**Problem to work on**
In your copy, leave out all pictures and reproduce every entry exactly.
______________________________
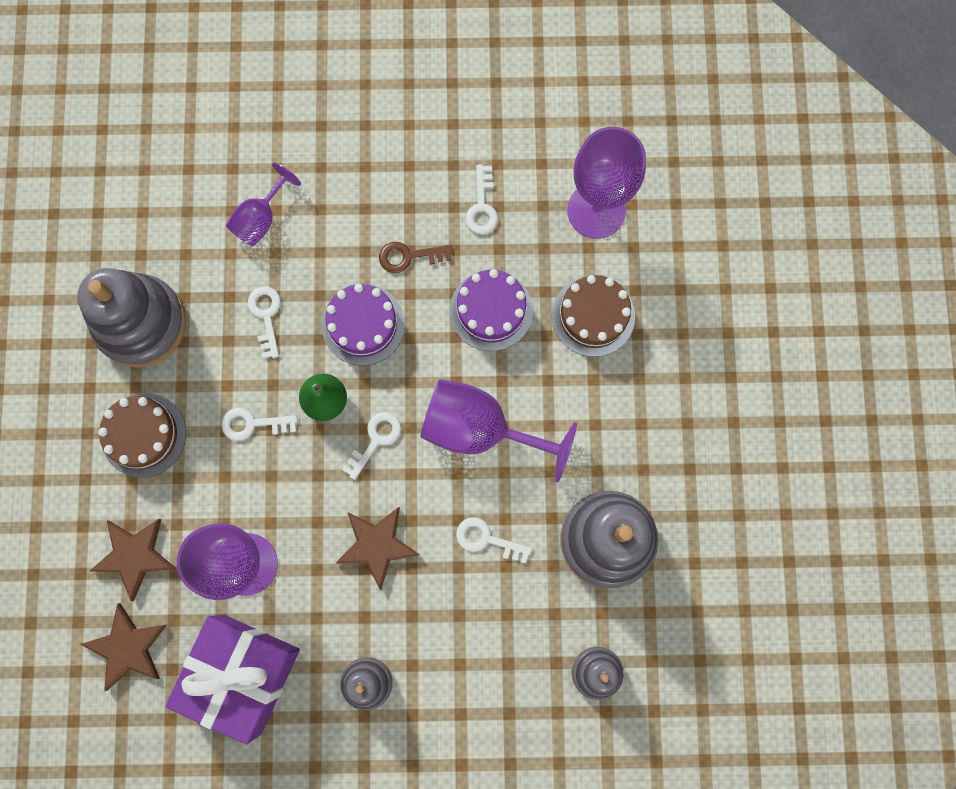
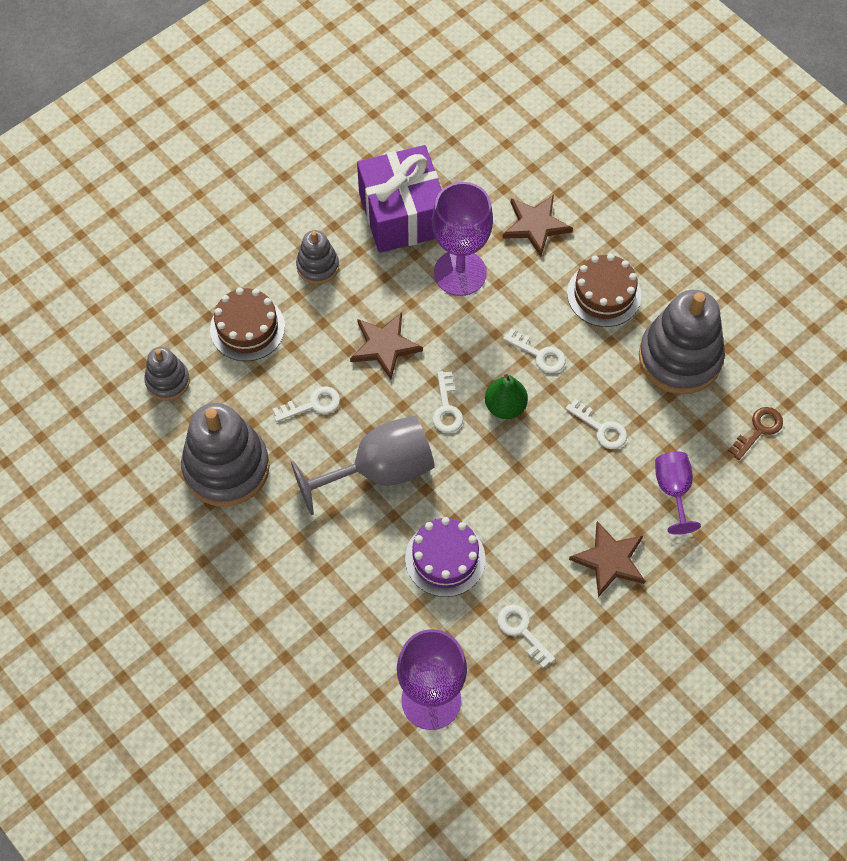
camera: 140 degrees right, 15 degrees down
(128, 647) = (487, 177): brown star -> brown star (609, 560)
(252, 424) = (539, 354): white key -> white key turned 75 degrees clockwise
(363, 324) = (528, 476): purple cake -> none
(409, 256) = (541, 549): brown key -> brown key (759, 430)
(480, 429) = (379, 471): purple goblet -> grey goblet
(593, 316) = (365, 615): brown cake -> brown cake (247, 328)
______________________________
**Solution for this exercise**
camera: 140 degrees right, 15 degrees down
(128, 647) = (487, 177): brown star -> brown star (609, 560)
(252, 424) = (539, 354): white key -> white key turned 75 degrees clockwise
(363, 324) = (528, 476): purple cake -> none
(409, 256) = (541, 549): brown key -> brown key (759, 430)
(480, 429) = (379, 471): purple goblet -> grey goblet
(593, 316) = (365, 615): brown cake -> brown cake (247, 328)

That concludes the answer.